◆ **RECORDS PROVIDED**:
------------

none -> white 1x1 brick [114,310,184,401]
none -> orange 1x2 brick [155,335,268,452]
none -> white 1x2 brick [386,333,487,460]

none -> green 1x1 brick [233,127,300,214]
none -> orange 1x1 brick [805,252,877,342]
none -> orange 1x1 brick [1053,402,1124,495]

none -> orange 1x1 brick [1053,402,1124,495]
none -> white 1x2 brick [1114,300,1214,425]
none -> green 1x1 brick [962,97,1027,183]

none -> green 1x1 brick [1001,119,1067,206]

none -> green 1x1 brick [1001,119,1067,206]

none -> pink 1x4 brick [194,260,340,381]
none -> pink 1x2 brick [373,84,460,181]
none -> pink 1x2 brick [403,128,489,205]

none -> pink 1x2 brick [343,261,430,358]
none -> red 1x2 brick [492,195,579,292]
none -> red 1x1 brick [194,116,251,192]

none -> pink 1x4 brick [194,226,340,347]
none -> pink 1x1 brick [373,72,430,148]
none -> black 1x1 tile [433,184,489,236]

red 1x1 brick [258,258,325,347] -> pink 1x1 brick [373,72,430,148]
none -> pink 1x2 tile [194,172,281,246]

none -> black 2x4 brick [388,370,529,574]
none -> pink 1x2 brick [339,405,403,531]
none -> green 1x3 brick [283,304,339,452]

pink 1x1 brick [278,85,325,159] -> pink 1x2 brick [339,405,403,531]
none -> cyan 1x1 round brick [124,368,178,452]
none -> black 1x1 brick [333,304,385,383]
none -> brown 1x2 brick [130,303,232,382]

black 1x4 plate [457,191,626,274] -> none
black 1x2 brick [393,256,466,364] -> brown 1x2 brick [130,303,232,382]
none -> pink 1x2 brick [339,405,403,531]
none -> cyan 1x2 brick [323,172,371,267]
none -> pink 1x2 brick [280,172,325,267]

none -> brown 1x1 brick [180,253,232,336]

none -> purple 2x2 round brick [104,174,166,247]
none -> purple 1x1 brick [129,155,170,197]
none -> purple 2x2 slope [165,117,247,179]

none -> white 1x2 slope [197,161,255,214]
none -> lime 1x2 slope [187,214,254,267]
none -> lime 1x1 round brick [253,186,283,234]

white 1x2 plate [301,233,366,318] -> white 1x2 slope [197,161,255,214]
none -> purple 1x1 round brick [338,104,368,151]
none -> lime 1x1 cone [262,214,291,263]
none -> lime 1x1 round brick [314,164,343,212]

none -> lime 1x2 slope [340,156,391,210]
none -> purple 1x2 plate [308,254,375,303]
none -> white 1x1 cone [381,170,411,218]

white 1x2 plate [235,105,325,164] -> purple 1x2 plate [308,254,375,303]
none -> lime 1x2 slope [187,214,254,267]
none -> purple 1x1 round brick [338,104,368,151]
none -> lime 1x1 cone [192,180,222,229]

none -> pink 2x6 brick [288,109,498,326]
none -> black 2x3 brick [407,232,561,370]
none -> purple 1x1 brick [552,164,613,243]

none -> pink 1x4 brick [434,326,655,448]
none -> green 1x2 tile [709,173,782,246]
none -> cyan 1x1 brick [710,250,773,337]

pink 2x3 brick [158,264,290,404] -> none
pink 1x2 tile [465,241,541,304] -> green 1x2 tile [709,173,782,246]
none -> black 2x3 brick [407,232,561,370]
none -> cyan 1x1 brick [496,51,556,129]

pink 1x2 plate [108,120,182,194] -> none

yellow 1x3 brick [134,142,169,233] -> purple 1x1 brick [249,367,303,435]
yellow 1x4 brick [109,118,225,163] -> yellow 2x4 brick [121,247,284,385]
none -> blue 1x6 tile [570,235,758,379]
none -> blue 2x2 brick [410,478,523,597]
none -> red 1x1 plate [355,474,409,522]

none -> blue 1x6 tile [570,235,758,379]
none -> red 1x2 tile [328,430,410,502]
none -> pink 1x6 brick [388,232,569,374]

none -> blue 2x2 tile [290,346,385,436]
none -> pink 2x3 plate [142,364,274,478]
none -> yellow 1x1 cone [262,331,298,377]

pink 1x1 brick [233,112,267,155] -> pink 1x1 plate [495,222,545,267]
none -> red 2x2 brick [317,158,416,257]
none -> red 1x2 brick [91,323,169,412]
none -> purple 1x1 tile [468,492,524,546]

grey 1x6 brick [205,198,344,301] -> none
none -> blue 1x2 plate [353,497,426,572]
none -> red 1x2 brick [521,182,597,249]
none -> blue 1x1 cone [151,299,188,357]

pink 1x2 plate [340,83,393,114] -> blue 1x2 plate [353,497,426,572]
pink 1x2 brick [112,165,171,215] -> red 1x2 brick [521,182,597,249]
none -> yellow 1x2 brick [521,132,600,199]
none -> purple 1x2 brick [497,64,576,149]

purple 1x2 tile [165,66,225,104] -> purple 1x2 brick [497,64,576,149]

------------

◆ **ASSIGNED TASK**: Retype the entire listing exactly.

◆ **ANSWER SPACE**:
none -> white 1x1 brick [114,310,184,401]
none -> orange 1x2 brick [155,335,268,452]
none -> white 1x2 brick [386,333,487,460]

none -> green 1x1 brick [233,127,300,214]
none -> orange 1x1 brick [805,252,877,342]
none -> orange 1x1 brick [1053,402,1124,495]

none -> orange 1x1 brick [1053,402,1124,495]
none -> white 1x2 brick [1114,300,1214,425]
none -> green 1x1 brick [962,97,1027,183]

none -> green 1x1 brick [1001,119,1067,206]

none -> green 1x1 brick [1001,119,1067,206]

none -> pink 1x4 brick [194,260,340,381]
none -> pink 1x2 brick [373,84,460,181]
none -> pink 1x2 brick [403,128,489,205]

none -> pink 1x2 brick [343,261,430,358]
none -> red 1x2 brick [492,195,579,292]
none -> red 1x1 brick [194,116,251,192]

none -> pink 1x4 brick [194,226,340,347]
none -> pink 1x1 brick [373,72,430,148]
none -> black 1x1 tile [433,184,489,236]

red 1x1 brick [258,258,325,347] -> pink 1x1 brick [373,72,430,148]
none -> pink 1x2 tile [194,172,281,246]

none -> black 2x4 brick [388,370,529,574]
none -> pink 1x2 brick [339,405,403,531]
none -> green 1x3 brick [283,304,339,452]

pink 1x1 brick [278,85,325,159] -> pink 1x2 brick [339,405,403,531]
none -> cyan 1x1 round brick [124,368,178,452]
none -> black 1x1 brick [333,304,385,383]
none -> brown 1x2 brick [130,303,232,382]

black 1x4 plate [457,191,626,274] -> none
black 1x2 brick [393,256,466,364] -> brown 1x2 brick [130,303,232,382]
none -> pink 1x2 brick [339,405,403,531]
none -> cyan 1x2 brick [323,172,371,267]
none -> pink 1x2 brick [280,172,325,267]

none -> brown 1x1 brick [180,253,232,336]

none -> purple 2x2 round brick [104,174,166,247]
none -> purple 1x1 brick [129,155,170,197]
none -> purple 2x2 slope [165,117,247,179]

none -> white 1x2 slope [197,161,255,214]
none -> lime 1x2 slope [187,214,254,267]
none -> lime 1x1 round brick [253,186,283,234]

white 1x2 plate [301,233,366,318] -> white 1x2 slope [197,161,255,214]
none -> purple 1x1 round brick [338,104,368,151]
none -> lime 1x1 cone [262,214,291,263]
none -> lime 1x1 round brick [314,164,343,212]

none -> lime 1x2 slope [340,156,391,210]
none -> purple 1x2 plate [308,254,375,303]
none -> white 1x1 cone [381,170,411,218]

white 1x2 plate [235,105,325,164] -> purple 1x2 plate [308,254,375,303]
none -> lime 1x2 slope [187,214,254,267]
none -> purple 1x1 round brick [338,104,368,151]
none -> lime 1x1 cone [192,180,222,229]

none -> pink 2x6 brick [288,109,498,326]
none -> black 2x3 brick [407,232,561,370]
none -> purple 1x1 brick [552,164,613,243]

none -> pink 1x4 brick [434,326,655,448]
none -> green 1x2 tile [709,173,782,246]
none -> cyan 1x1 brick [710,250,773,337]

pink 2x3 brick [158,264,290,404] -> none
pink 1x2 tile [465,241,541,304] -> green 1x2 tile [709,173,782,246]
none -> black 2x3 brick [407,232,561,370]
none -> cyan 1x1 brick [496,51,556,129]

pink 1x2 plate [108,120,182,194] -> none

yellow 1x3 brick [134,142,169,233] -> purple 1x1 brick [249,367,303,435]
yellow 1x4 brick [109,118,225,163] -> yellow 2x4 brick [121,247,284,385]
none -> blue 1x6 tile [570,235,758,379]
none -> blue 2x2 brick [410,478,523,597]
none -> red 1x1 plate [355,474,409,522]

none -> blue 1x6 tile [570,235,758,379]
none -> red 1x2 tile [328,430,410,502]
none -> pink 1x6 brick [388,232,569,374]

none -> blue 2x2 tile [290,346,385,436]
none -> pink 2x3 plate [142,364,274,478]
none -> yellow 1x1 cone [262,331,298,377]

pink 1x1 brick [233,112,267,155] -> pink 1x1 plate [495,222,545,267]
none -> red 2x2 brick [317,158,416,257]
none -> red 1x2 brick [91,323,169,412]
none -> purple 1x1 tile [468,492,524,546]

grey 1x6 brick [205,198,344,301] -> none
none -> blue 1x2 plate [353,497,426,572]
none -> red 1x2 brick [521,182,597,249]
none -> blue 1x1 cone [151,299,188,357]

pink 1x2 plate [340,83,393,114] -> blue 1x2 plate [353,497,426,572]
pink 1x2 brick [112,165,171,215] -> red 1x2 brick [521,182,597,249]
none -> yellow 1x2 brick [521,132,600,199]
none -> purple 1x2 brick [497,64,576,149]

purple 1x2 tile [165,66,225,104] -> purple 1x2 brick [497,64,576,149]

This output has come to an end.